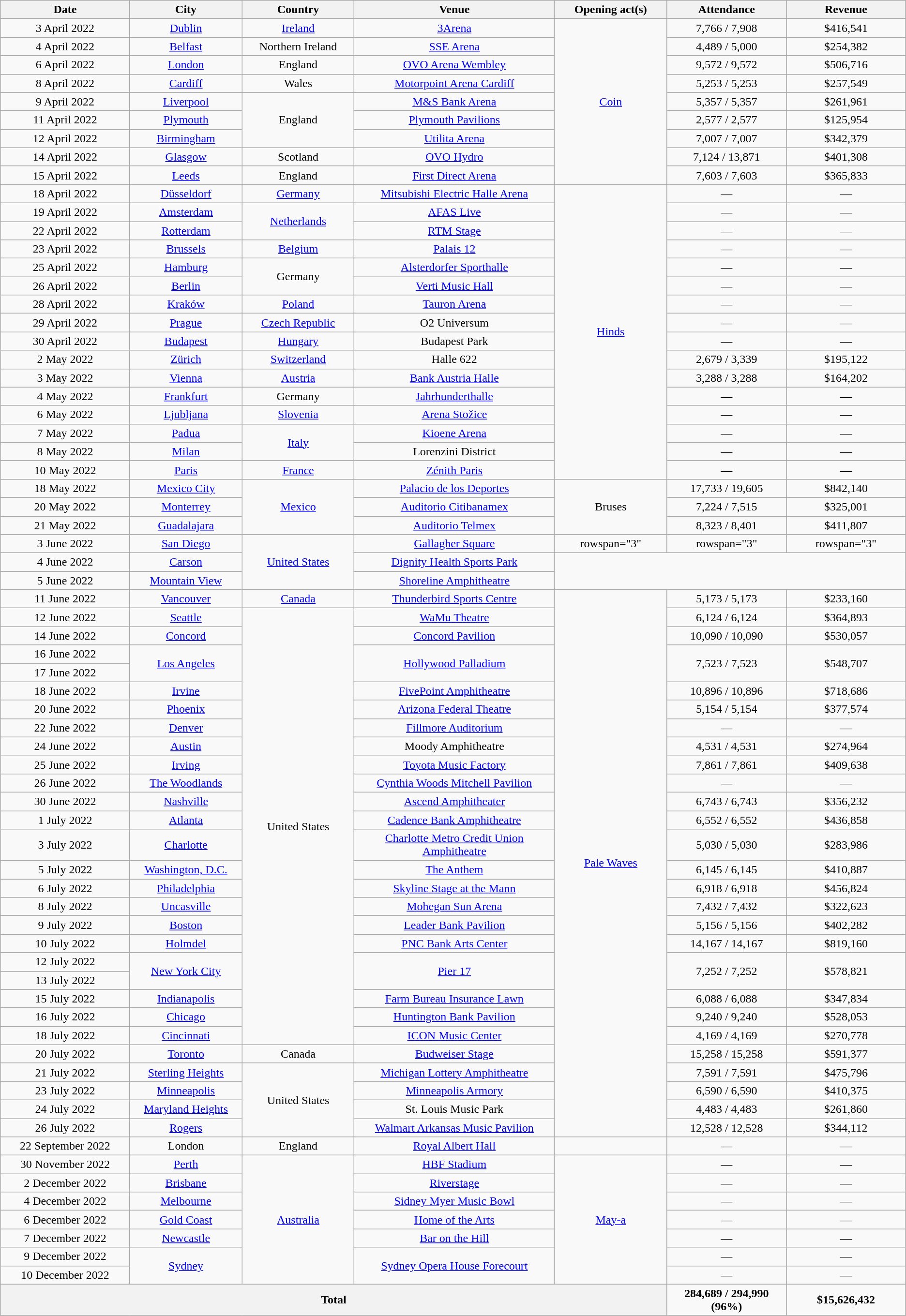
Farm Bureau Insurance Lawn [454, 999]
7,432 / 7,432 [727, 907]
1 July 2022 [65, 820]
Bruses [611, 507]
7,591 / 7,591 [727, 1072]
12 June 2022 [65, 618]
Jahrhunderthalle [454, 396]
4 June 2022 [65, 562]
Palais 12 [454, 249]
New York City [186, 971]
7,252 / 7,252 [727, 971]
$125,954 [846, 120]
4,169 / 4,169 [727, 1036]
Plymouth [186, 120]
28 April 2022 [65, 304]
8 April 2022 [65, 83]
Boston [186, 925]
15 July 2022 [65, 999]
Auditorio Citibanamex [454, 507]
Switzerland [298, 360]
$819,160 [846, 944]
Brisbane [186, 1183]
Philadelphia [186, 889]
Alsterdorfer Sporthalle [454, 268]
6,743 / 6,743 [727, 801]
$322,623 [846, 907]
Vienna [186, 378]
HBF Stadium [454, 1165]
14 June 2022 [65, 636]
Home of the Arts [454, 1220]
Sydney Opera House Forecourt [454, 1266]
$416,541 [846, 28]
Pale Waves [611, 863]
OVO Arena Wembley [454, 65]
SSE Arena [454, 46]
12 July 2022 [65, 962]
Minneapolis [186, 1091]
$233,160 [846, 599]
Rotterdam [186, 231]
$591,377 [846, 1054]
Birmingham [186, 138]
7,224 / 7,515 [727, 507]
Date [65, 10]
22 April 2022 [65, 231]
Milan [186, 452]
20 July 2022 [65, 1054]
Kraków [186, 304]
Ljubljana [186, 415]
San Diego [186, 544]
6,590 / 6,590 [727, 1091]
Motorpoint Arena Cardiff [454, 83]
Arena Stožice [454, 415]
7,007 / 7,007 [727, 138]
Frankfurt [186, 396]
6,145 / 6,145 [727, 870]
5 July 2022 [65, 870]
Venue [454, 10]
$528,053 [846, 1017]
4,483 / 4,483 [727, 1109]
O2 Universum [454, 323]
11 April 2022 [65, 120]
16 June 2022 [65, 654]
Lorenzini District [454, 452]
Auditorio Telmex [454, 525]
Dignity Health Sports Park [454, 562]
26 June 2022 [65, 783]
3,288 / 3,288 [727, 378]
Cardiff [186, 83]
WaMu Theatre [454, 618]
Newcastle [186, 1238]
Cadence Bank Amphitheatre [454, 820]
3 April 2022 [65, 28]
4,489 / 5,000 [727, 46]
Dublin [186, 28]
St. Louis Music Park [454, 1109]
18 June 2022 [65, 691]
Sidney Myer Music Bowl [454, 1202]
AFAS Live [454, 212]
Ireland [298, 28]
Opening act(s) [611, 10]
Concord Pavilion [454, 636]
10 December 2022 [65, 1275]
10,896 / 10,896 [727, 691]
Phoenix [186, 710]
9 December 2022 [65, 1257]
$436,858 [846, 820]
Charlotte [186, 845]
Padua [186, 433]
City [186, 10]
9,572 / 9,572 [727, 65]
8,323 / 8,401 [727, 525]
Charlotte Metro Credit Union Amphitheatre [454, 845]
ICON Music Center [454, 1036]
25 June 2022 [65, 765]
Glasgow [186, 157]
Belfast [186, 46]
14,167 / 14,167 [727, 944]
7,766 / 7,908 [727, 28]
Country [298, 10]
$402,282 [846, 925]
2 December 2022 [65, 1183]
$365,833 [846, 175]
17 June 2022 [65, 673]
$274,964 [846, 746]
10 May 2022 [65, 470]
Mexico [298, 507]
Rogers [186, 1128]
Northern Ireland [298, 46]
2 May 2022 [65, 360]
Hollywood Palladium [454, 664]
Mountain View [186, 581]
Liverpool [186, 102]
$401,308 [846, 157]
First Direct Arena [454, 175]
RTM Stage [454, 231]
Irving [186, 765]
15 April 2022 [65, 175]
Riverstage [454, 1183]
2,577 / 2,577 [727, 120]
$347,834 [846, 999]
Bar on the Hill [454, 1238]
$325,001 [846, 507]
Hungary [298, 341]
12,528 / 12,528 [727, 1128]
$530,057 [846, 636]
$410,887 [846, 870]
$456,824 [846, 889]
Budweiser Stage [454, 1054]
PNC Bank Arts Center [454, 944]
Scotland [298, 157]
30 November 2022 [65, 1165]
Huntington Bank Pavilion [454, 1017]
The Anthem [454, 870]
Walmart Arkansas Music Pavilion [454, 1128]
Perth [186, 1165]
16 July 2022 [65, 1017]
Revenue [846, 10]
7,523 / 7,523 [727, 664]
Melbourne [186, 1202]
Paris [186, 470]
Berlin [186, 286]
Royal Albert Hall [454, 1147]
Toyota Music Factory [454, 765]
$344,112 [846, 1128]
Uncasville [186, 907]
Chicago [186, 1017]
Nashville [186, 801]
Australia [298, 1220]
Seattle [186, 618]
5,154 / 5,154 [727, 710]
$578,821 [846, 971]
6 April 2022 [65, 65]
Washington, D.C. [186, 870]
5,253 / 5,253 [727, 83]
Carson [186, 562]
Budapest [186, 341]
5,357 / 5,357 [727, 102]
$164,202 [846, 378]
Austria [298, 378]
6,124 / 6,124 [727, 618]
11 June 2022 [65, 599]
M&S Bank Arena [454, 102]
FivePoint Amphitheatre [454, 691]
6,918 / 6,918 [727, 889]
$475,796 [846, 1072]
Poland [298, 304]
12 April 2022 [65, 138]
Maryland Heights [186, 1109]
$261,961 [846, 102]
Shoreline Amphitheatre [454, 581]
8 May 2022 [65, 452]
14 April 2022 [65, 157]
Düsseldorf [186, 194]
20 May 2022 [65, 507]
6,552 / 6,552 [727, 820]
3Arena [454, 28]
Leader Bank Pavilion [454, 925]
Coin [611, 102]
4,531 / 4,531 [727, 746]
Gold Coast [186, 1220]
4 May 2022 [65, 396]
5 June 2022 [65, 581]
3 July 2022 [65, 845]
15,258 / 15,258 [727, 1054]
$411,807 [846, 525]
Italy [298, 442]
Fillmore Auditorium [454, 728]
France [298, 470]
$506,716 [846, 65]
$548,707 [846, 664]
Monterrey [186, 507]
$261,860 [846, 1109]
Belgium [298, 249]
Netherlands [298, 221]
Plymouth Pavilions [454, 120]
Budapest Park [454, 341]
26 July 2022 [65, 1128]
25 April 2022 [65, 268]
Prague [186, 323]
$195,122 [846, 360]
7,603 / 7,603 [727, 175]
5,156 / 5,156 [727, 925]
Palacio de los Deportes [454, 488]
Wales [298, 83]
7,124 / 13,871 [727, 157]
$364,893 [846, 618]
9,240 / 9,240 [727, 1017]
24 July 2022 [65, 1109]
Bank Austria Halle [454, 378]
$377,574 [846, 710]
Brussels [186, 249]
4 December 2022 [65, 1202]
284,689 / 294,990 (96%) [727, 1300]
22 September 2022 [65, 1147]
Zénith Paris [454, 470]
$342,379 [846, 138]
9 July 2022 [65, 925]
Tauron Arena [454, 304]
$842,140 [846, 488]
Denver [186, 728]
Mitsubishi Electric Halle Arena [454, 194]
19 April 2022 [65, 212]
18 May 2022 [65, 488]
23 April 2022 [65, 249]
7,861 / 7,861 [727, 765]
Cynthia Woods Mitchell Pavilion [454, 783]
21 May 2022 [65, 525]
Amsterdam [186, 212]
Hamburg [186, 268]
Irvine [186, 691]
Sydney [186, 1266]
OVO Hydro [454, 157]
29 April 2022 [65, 323]
Michigan Lottery Amphitheatre [454, 1072]
2,679 / 3,339 [727, 360]
Czech Republic [298, 323]
18 April 2022 [65, 194]
Atlanta [186, 820]
Skyline Stage at the Mann [454, 889]
3 June 2022 [65, 544]
Minneapolis Armory [454, 1091]
Total [334, 1300]
24 June 2022 [65, 746]
Concord [186, 636]
8 July 2022 [65, 907]
Leeds [186, 175]
Mohegan Sun Arena [454, 907]
6 May 2022 [65, 415]
3 May 2022 [65, 378]
The Woodlands [186, 783]
17,733 / 19,605 [727, 488]
Slovenia [298, 415]
6 December 2022 [65, 1220]
Verti Music Hall [454, 286]
$410,375 [846, 1091]
$254,382 [846, 46]
Hinds [611, 332]
$718,686 [846, 691]
5,030 / 5,030 [727, 845]
Utilita Arena [454, 138]
30 April 2022 [65, 341]
Attendance [727, 10]
Zürich [186, 360]
Los Angeles [186, 664]
Mexico City [186, 488]
6,088 / 6,088 [727, 999]
23 July 2022 [65, 1091]
Indianapolis [186, 999]
Kioene Arena [454, 433]
6 July 2022 [65, 889]
Toronto [186, 1054]
7 May 2022 [65, 433]
Cincinnati [186, 1036]
May-a [611, 1220]
Pier 17 [454, 971]
Guadalajara [186, 525]
Ascend Amphitheater [454, 801]
13 July 2022 [65, 981]
Vancouver [186, 599]
4 April 2022 [65, 46]
Sterling Heights [186, 1072]
21 July 2022 [65, 1072]
10 July 2022 [65, 944]
22 June 2022 [65, 728]
9 April 2022 [65, 102]
26 April 2022 [65, 286]
5,173 / 5,173 [727, 599]
Austin [186, 746]
$283,986 [846, 845]
Moody Amphitheatre [454, 746]
Gallagher Square [454, 544]
Halle 622 [454, 360]
$270,778 [846, 1036]
30 June 2022 [65, 801]
$257,549 [846, 83]
$356,232 [846, 801]
Thunderbird Sports Centre [454, 599]
Arizona Federal Theatre [454, 710]
7 December 2022 [65, 1238]
Holmdel [186, 944]
10,090 / 10,090 [727, 636]
$409,638 [846, 765]
20 June 2022 [65, 710]
18 July 2022 [65, 1036]
$15,626,432 [846, 1300]
Search for the cell housing the specified text and yield its (X, Y) center coordinate. 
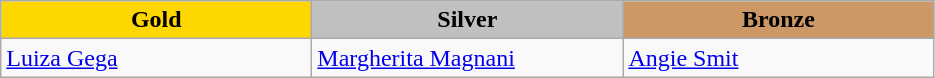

## CHALLENGE
Please switch "Stadium" to "Field" and give back the rows from the first one through the line containing "5 July 2022 [65, 870]", changing nothing else. Leave the pictures out.

## THE RESULT
Farm Bureau Insurance Lawn [454, 999]
7,432 / 7,432 [727, 907]
1 July 2022 [65, 820]
Bruses [611, 507]
7,591 / 7,591 [727, 1072]
12 June 2022 [65, 618]
Jahrhunderthalle [454, 396]
4 June 2022 [65, 562]
Palais 12 [454, 249]
New York City [186, 971]
7,252 / 7,252 [727, 971]
$125,954 [846, 120]
4,169 / 4,169 [727, 1036]
Plymouth [186, 120]
28 April 2022 [65, 304]
8 April 2022 [65, 83]
Boston [186, 925]
15 July 2022 [65, 999]
Auditorio Citibanamex [454, 507]
Switzerland [298, 360]
$819,160 [846, 944]
Brisbane [186, 1183]
Philadelphia [186, 889]
Alsterdorfer Sporthalle [454, 268]
6,743 / 6,743 [727, 801]
$322,623 [846, 907]
Vienna [186, 378]
HBF Field [454, 1165]
14 June 2022 [65, 636]
Home of the Arts [454, 1220]
Sydney Opera House Forecourt [454, 1266]
$416,541 [846, 28]
Pale Waves [611, 863]
OVO Arena Wembley [454, 65]
SSE Arena [454, 46]
12 July 2022 [65, 962]
Minneapolis [186, 1091]
$233,160 [846, 599]
Rotterdam [186, 231]
$591,377 [846, 1054]
Birmingham [186, 138]
7,224 / 7,515 [727, 507]
Date [65, 10]
22 April 2022 [65, 231]
Milan [186, 452]
20 July 2022 [65, 1054]
Kraków [186, 304]
Ljubljana [186, 415]
San Diego [186, 544]
6,590 / 6,590 [727, 1091]
Motorpoint Arena Cardiff [454, 83]
Arena Stožice [454, 415]
7,007 / 7,007 [727, 138]
Frankfurt [186, 396]
6,145 / 6,145 [727, 870]
5 July 2022 [65, 870]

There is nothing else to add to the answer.